* EXERCISE OBJECTIVE: What is the number of lines in the entries that contain "purple"? Reply with that number only.

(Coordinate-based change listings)

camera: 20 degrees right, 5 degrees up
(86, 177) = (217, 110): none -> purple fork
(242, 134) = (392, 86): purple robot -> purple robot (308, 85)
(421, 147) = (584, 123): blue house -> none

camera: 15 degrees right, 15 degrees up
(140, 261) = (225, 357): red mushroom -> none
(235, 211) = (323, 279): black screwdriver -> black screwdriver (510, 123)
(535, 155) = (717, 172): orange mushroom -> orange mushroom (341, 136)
* * *
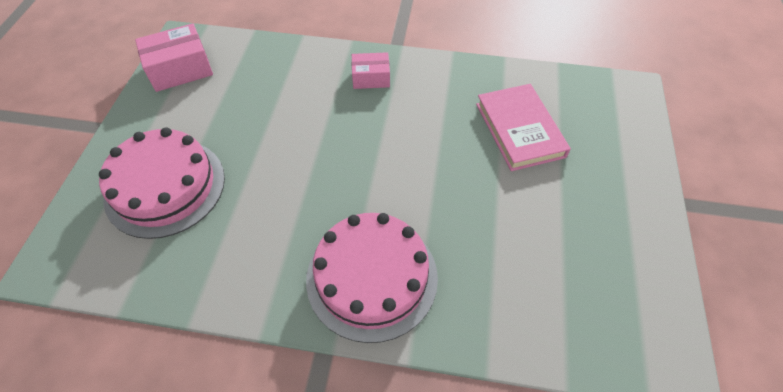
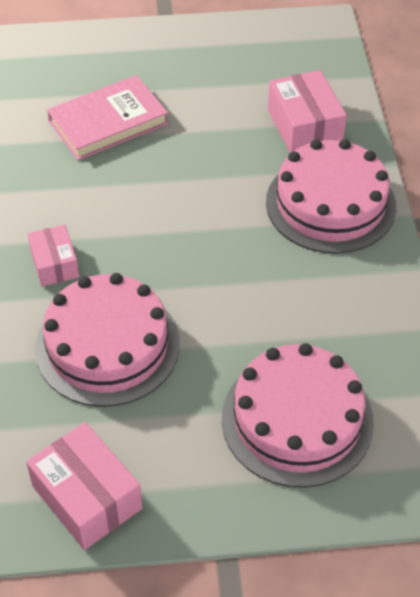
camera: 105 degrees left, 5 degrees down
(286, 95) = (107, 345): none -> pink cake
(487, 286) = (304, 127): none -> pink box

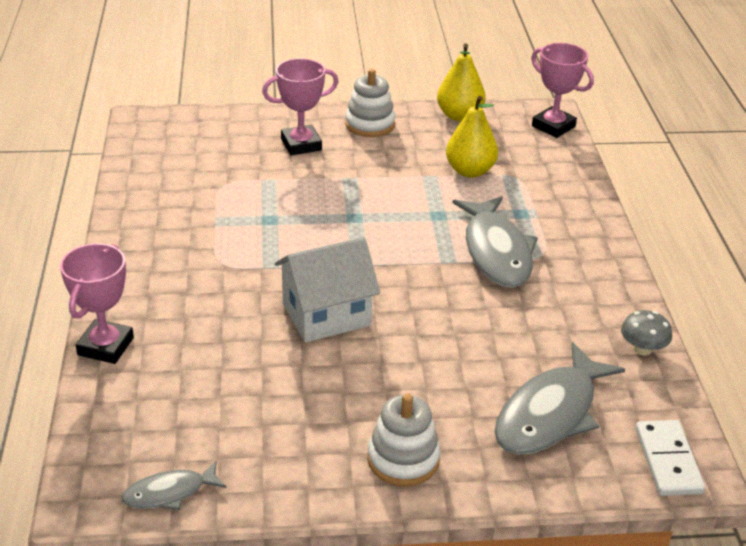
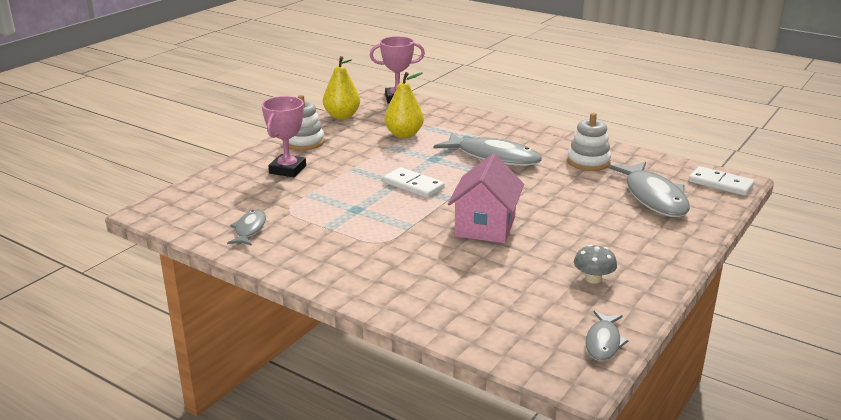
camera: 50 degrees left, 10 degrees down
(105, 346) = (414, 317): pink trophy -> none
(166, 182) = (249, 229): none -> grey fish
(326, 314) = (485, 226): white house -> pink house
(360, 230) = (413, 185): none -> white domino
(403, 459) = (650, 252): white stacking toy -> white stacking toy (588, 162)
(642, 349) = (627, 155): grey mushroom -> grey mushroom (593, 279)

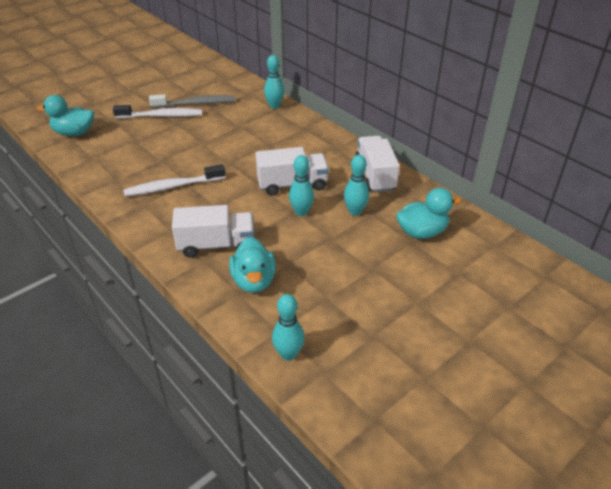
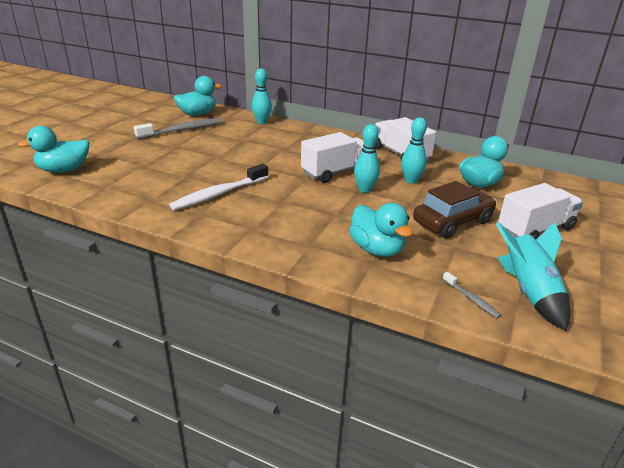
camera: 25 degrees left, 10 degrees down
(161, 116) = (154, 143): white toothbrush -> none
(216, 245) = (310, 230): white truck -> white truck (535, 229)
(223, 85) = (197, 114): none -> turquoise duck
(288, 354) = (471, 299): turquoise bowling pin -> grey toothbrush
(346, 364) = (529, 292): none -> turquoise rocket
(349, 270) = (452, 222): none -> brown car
---
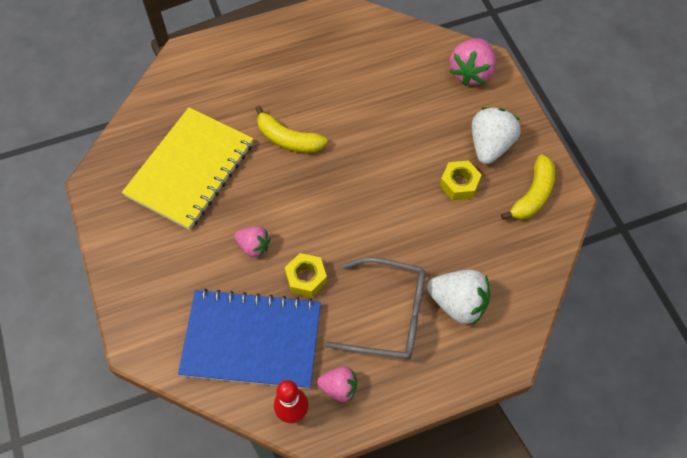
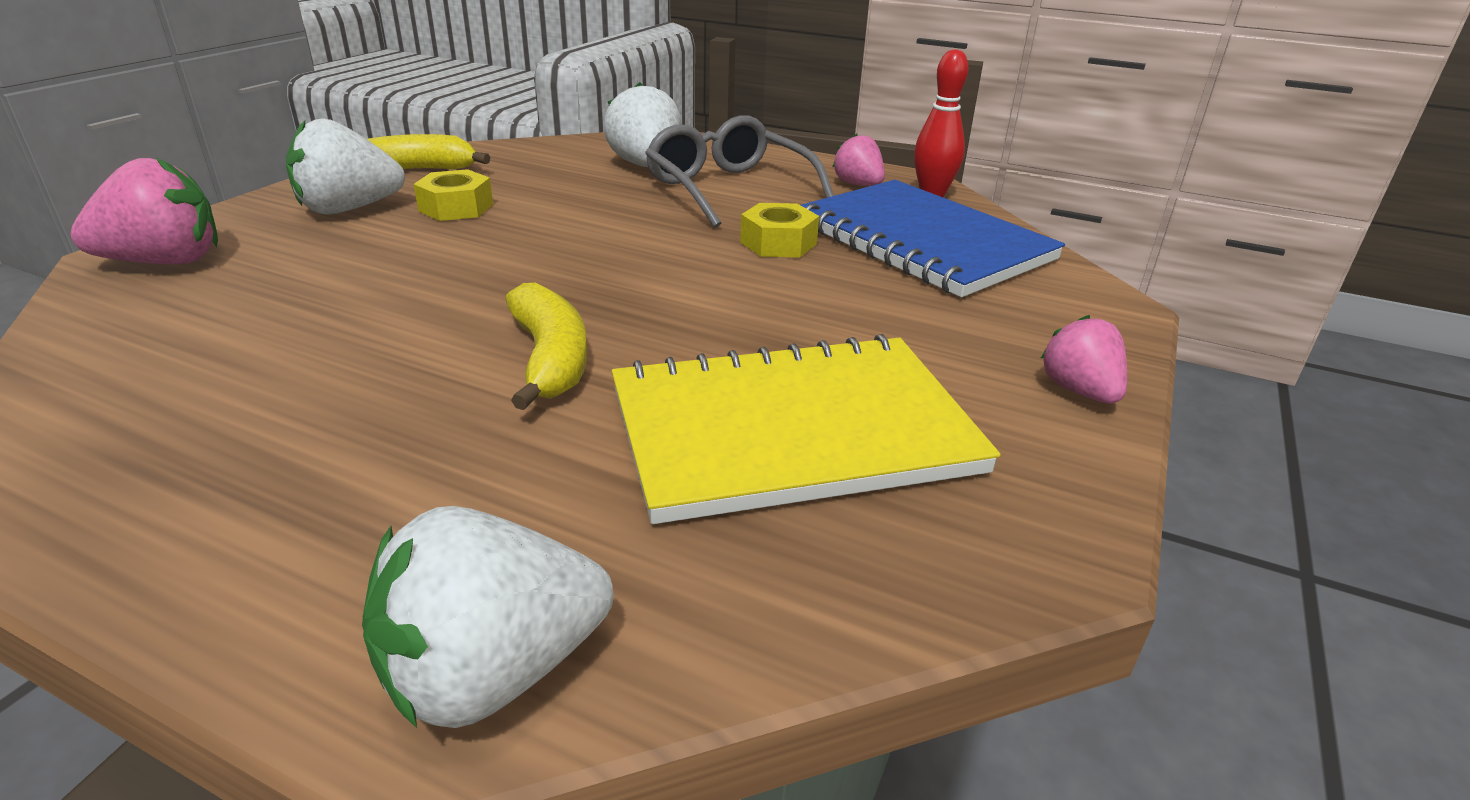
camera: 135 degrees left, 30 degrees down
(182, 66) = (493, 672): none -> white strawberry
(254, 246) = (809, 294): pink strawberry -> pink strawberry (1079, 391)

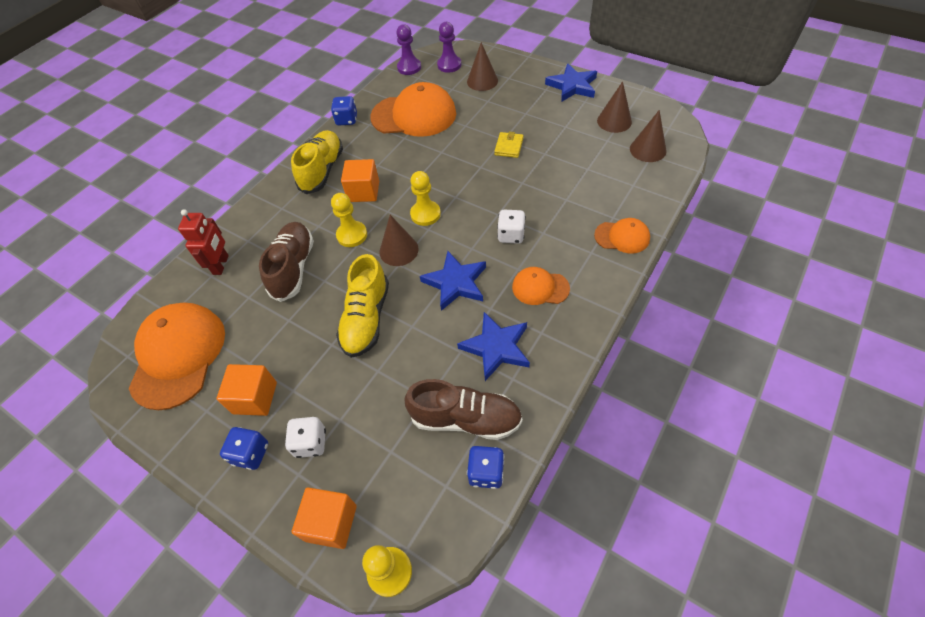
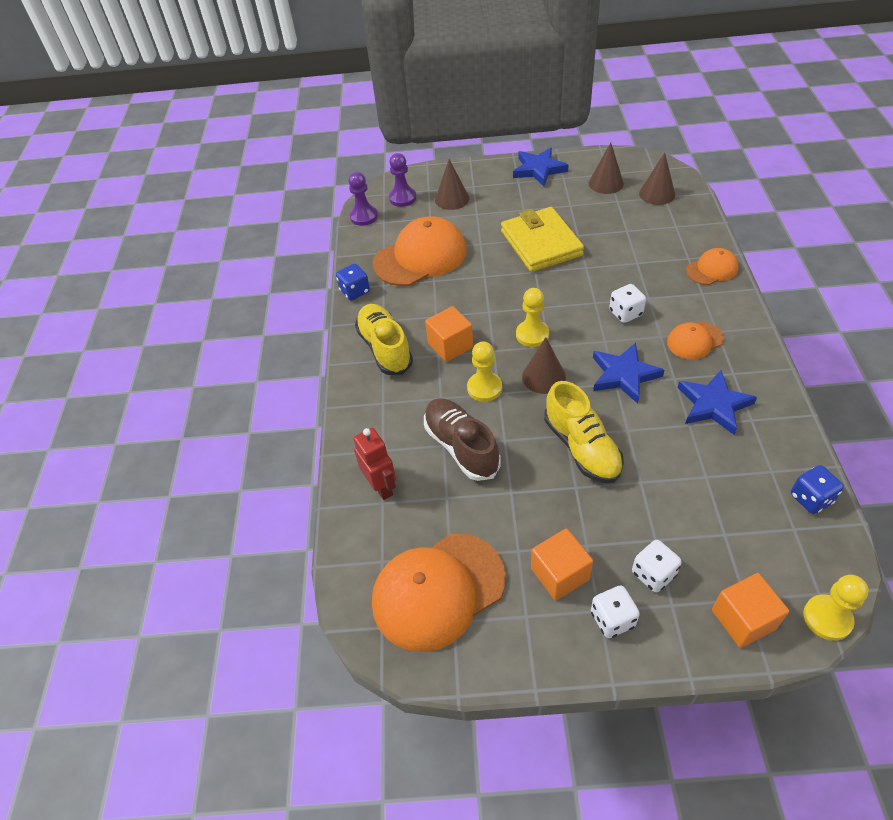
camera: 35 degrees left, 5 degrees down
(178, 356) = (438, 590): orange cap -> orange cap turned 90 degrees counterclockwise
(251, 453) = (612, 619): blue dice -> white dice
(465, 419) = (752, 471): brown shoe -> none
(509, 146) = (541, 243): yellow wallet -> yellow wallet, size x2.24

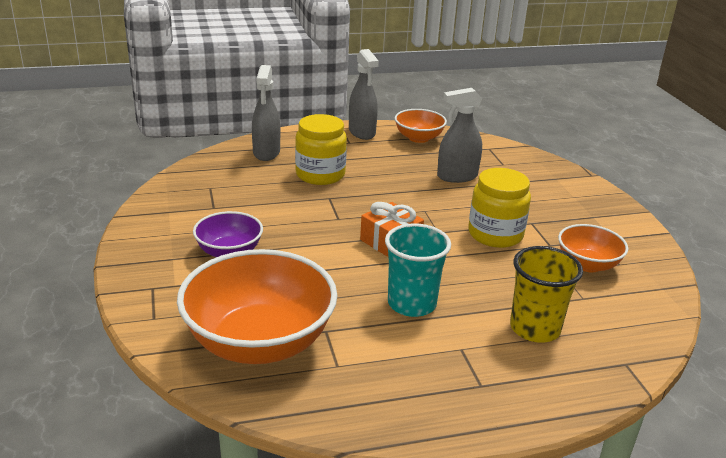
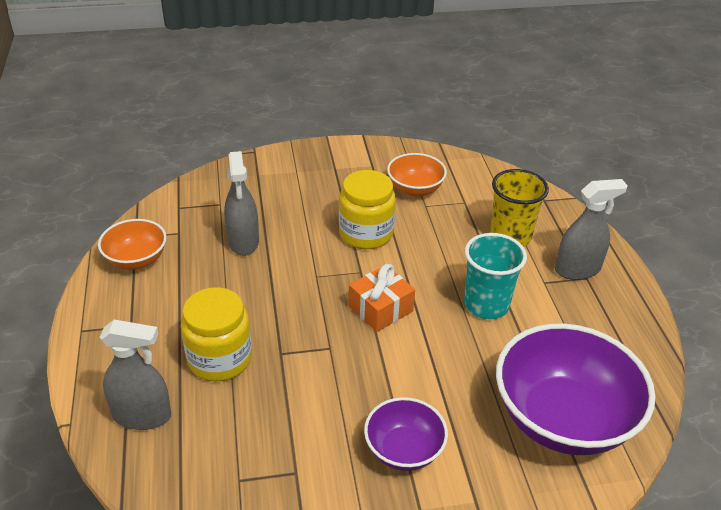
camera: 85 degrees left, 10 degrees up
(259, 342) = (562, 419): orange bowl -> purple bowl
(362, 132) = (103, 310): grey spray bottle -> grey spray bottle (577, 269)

* TASK SOLUTION: 3